----- Material provided

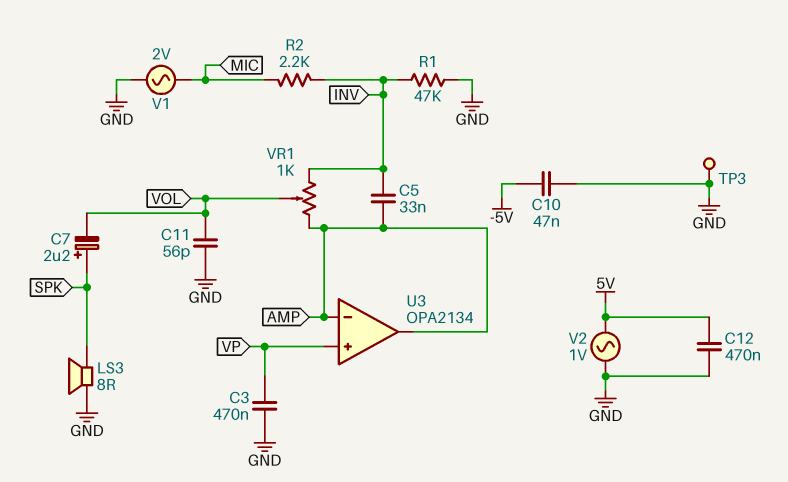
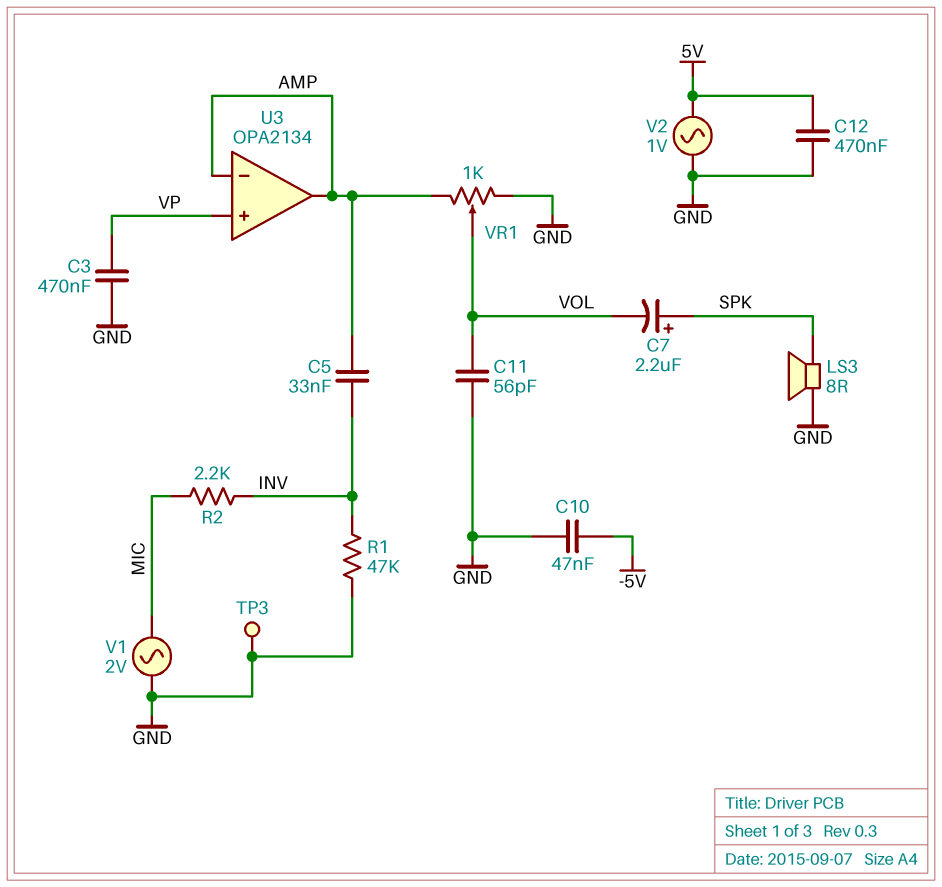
VR1: 1k (AMP, INV, wiper VOL) -> 1k (AMP, GND, wiper VOL)

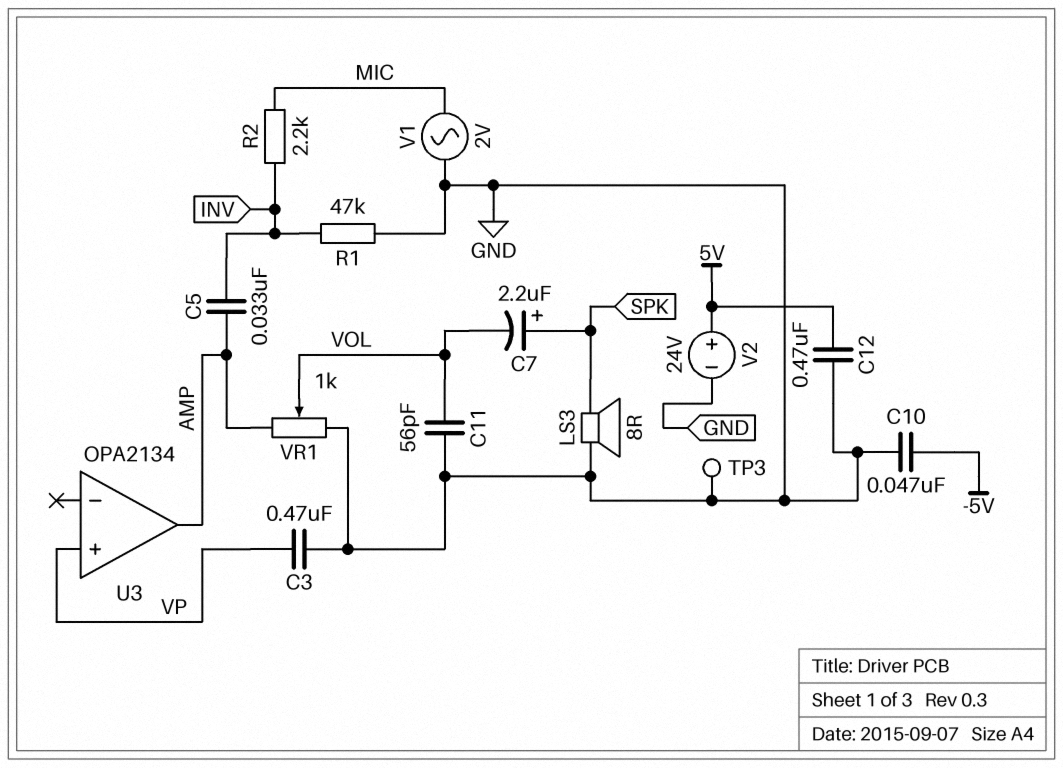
U3 pin in-: AMP -> none
V2: AC 1V (5V, GND) -> 24V (plus 5V, minus GND)

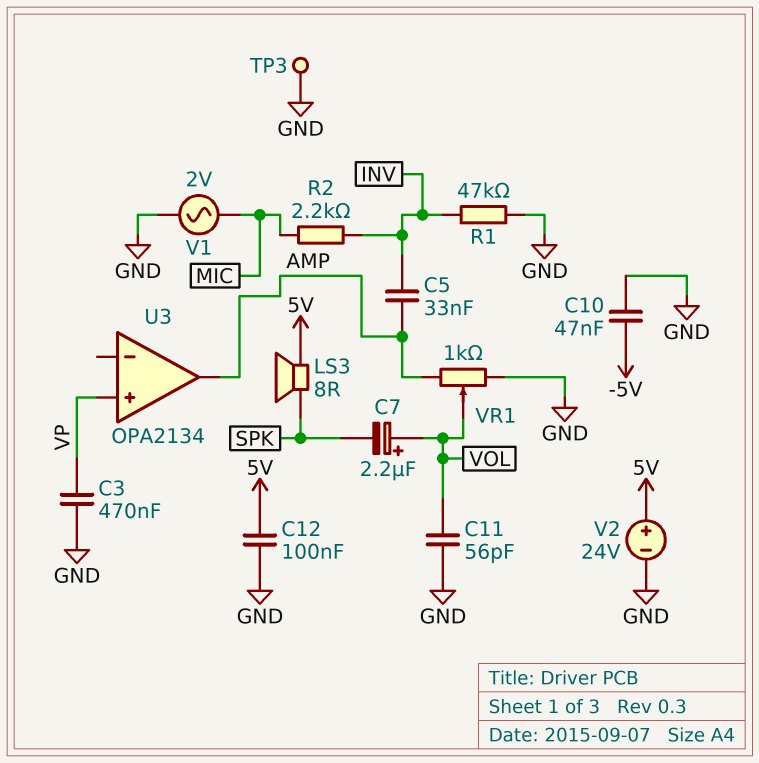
C7: 2.2uF (plus SPK, minus VOL) -> 2.2uF (plus VOL, minus SPK)
C12: 470nF (5V, GND) -> 100nF (5V, GND)
LS3: speaker 8R (GND, SPK) -> speaker 8R (5V, SPK)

----------

Skip the pictures and retype exactly the lines from the one that contains "V2: AC 1V (5V, GND)" to the last line of the records.

V2: AC 1V (5V, GND) -> 24V (plus 5V, minus GND)

C7: 2.2uF (plus SPK, minus VOL) -> 2.2uF (plus VOL, minus SPK)
C12: 470nF (5V, GND) -> 100nF (5V, GND)
LS3: speaker 8R (GND, SPK) -> speaker 8R (5V, SPK)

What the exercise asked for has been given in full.